= DATA LISTING =
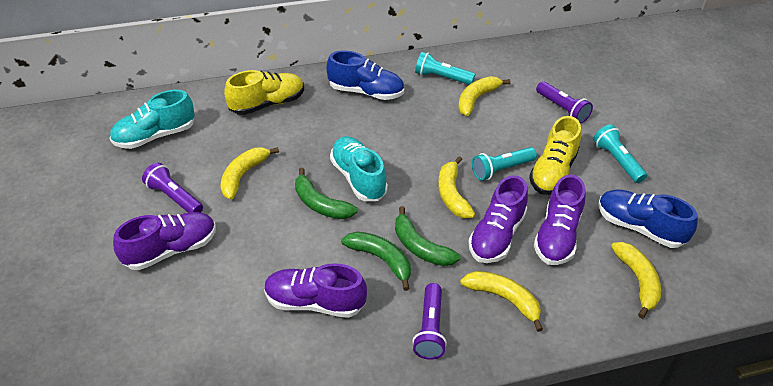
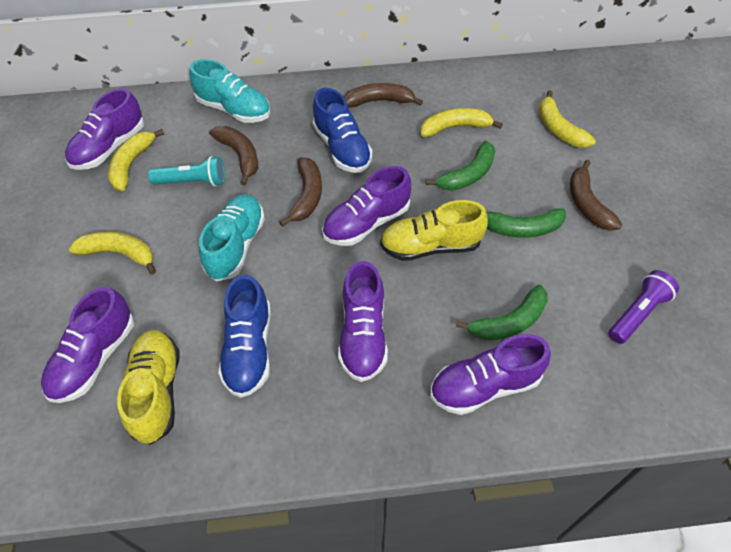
brown banana: 0 -> 4
purple flashlight: 3 -> 1
purple shoe: 4 -> 5
turquoise flashlight: 3 -> 1
yellow banana: 5 -> 4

= TASK INSTRUCTIONS =
Show the lines from the data above that contain the string "purple".

= SOLUTION FOR THIS EXERCISE =
purple flashlight: 3 -> 1
purple shoe: 4 -> 5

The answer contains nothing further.